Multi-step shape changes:
=== Begin Enclosure ===

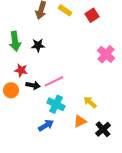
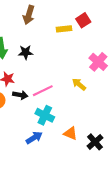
yellow rectangle: (65, 10) -> (64, 29), moved, turned -40
yellow arrow: (90, 102) -> (79, 84), moved
orange triangle: (80, 121) -> (70, 133), turned 48

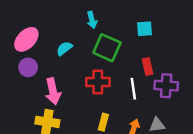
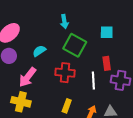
cyan semicircle: (64, 48) -> (39, 51), moved
pink arrow: (53, 91) -> (28, 77), turned 45

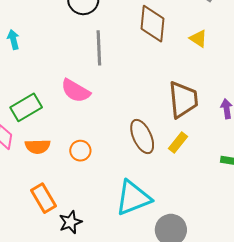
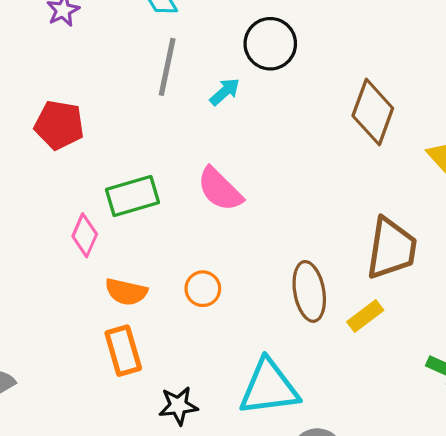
cyan arrow: (13, 39) -> (225, 92), moved, turned 48
gray line: (99, 48) -> (167, 67), moved
orange semicircle: (38, 146) -> (126, 292), moved
black star: (70, 222) -> (178, 406), moved

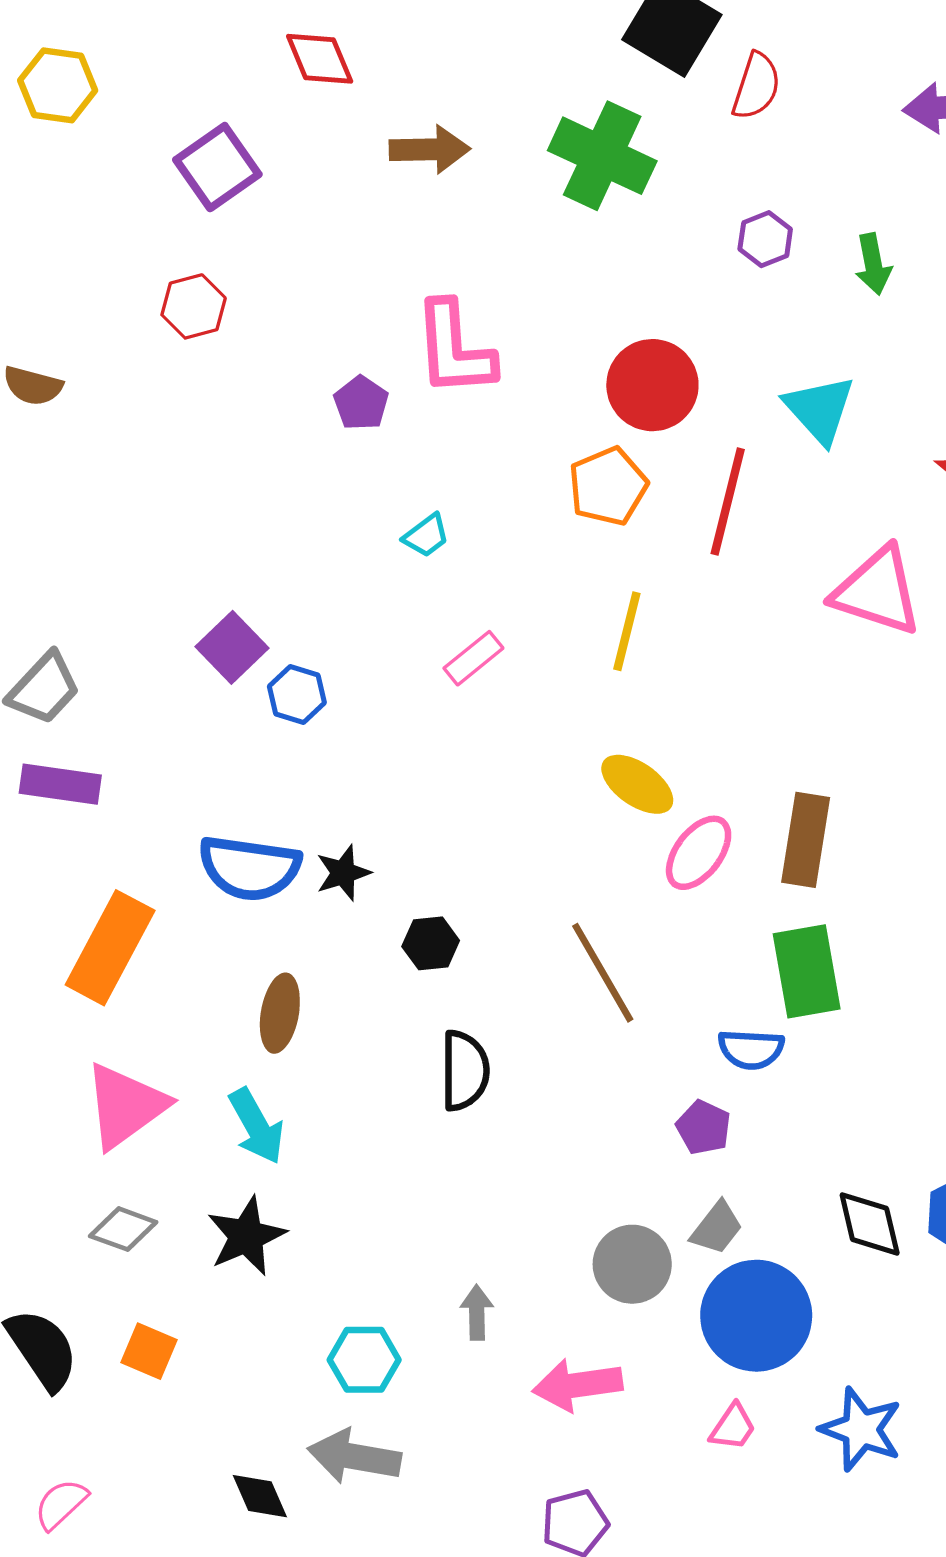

=== End Enclosure ===

### The problem
Without the pictures, give all the records above again exactly.

### Your response
yellow rectangle: (65, 10) -> (64, 29), moved, turned -40
yellow arrow: (90, 102) -> (79, 84), moved
orange triangle: (80, 121) -> (70, 133), turned 48

cyan semicircle: (64, 48) -> (39, 51), moved
pink arrow: (53, 91) -> (28, 77), turned 45

cyan arrow: (13, 39) -> (225, 92), moved, turned 48
gray line: (99, 48) -> (167, 67), moved
orange semicircle: (38, 146) -> (126, 292), moved
black star: (70, 222) -> (178, 406), moved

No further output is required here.